- [Dataset rows]

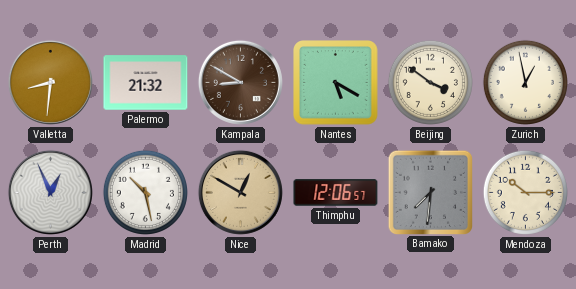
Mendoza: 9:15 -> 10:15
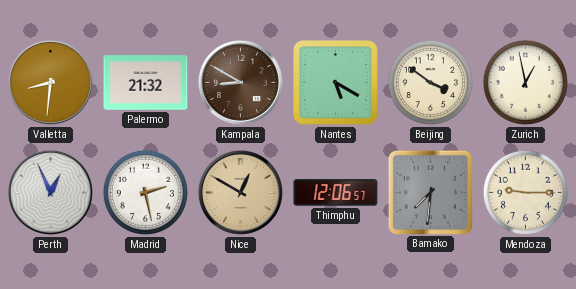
Madrid: 10:28 -> 2:28
Mendoza: 10:15 -> 9:15
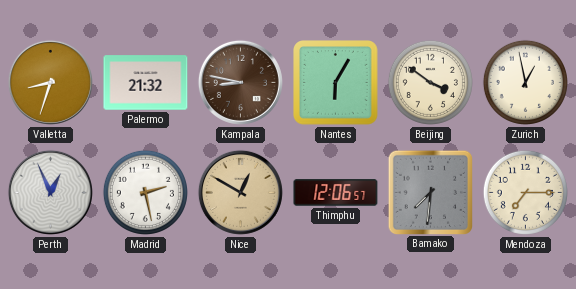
Valletta: 8:31 -> 8:33
Kampala: 8:50 -> 8:47
Nantes: 5:20 -> 6:05
Mendoza: 9:15 -> 7:15
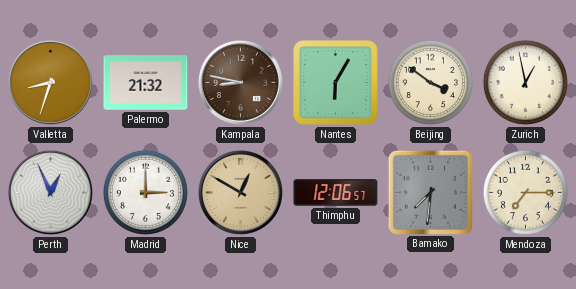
Madrid: 2:28 -> 3:00
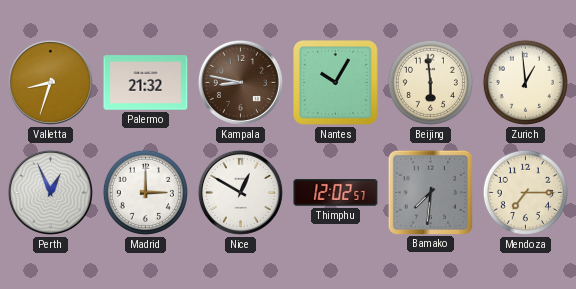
Nantes: 6:05 -> 10:05
Beijing: 3:51 -> 5:59
Zurich: 12:58 -> 12:59
Nice dial: champagne -> white
Thimphu: 12:06 -> 12:02
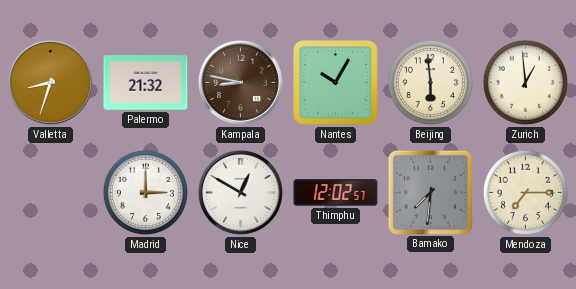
Perth: 12:56 -> none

- [Stated problem] Please copy every line of text from these rows character for character, leaving out the pictures.

- [Solution for this exercise]
Mendoza: 9:15 -> 10:15
Madrid: 10:28 -> 2:28
Mendoza: 10:15 -> 9:15
Valletta: 8:31 -> 8:33
Kampala: 8:50 -> 8:47
Nantes: 5:20 -> 6:05
Mendoza: 9:15 -> 7:15
Madrid: 2:28 -> 3:00
Nantes: 6:05 -> 10:05
Beijing: 3:51 -> 5:59
Zurich: 12:58 -> 12:59
Nice dial: champagne -> white
Thimphu: 12:06 -> 12:02
Perth: 12:56 -> none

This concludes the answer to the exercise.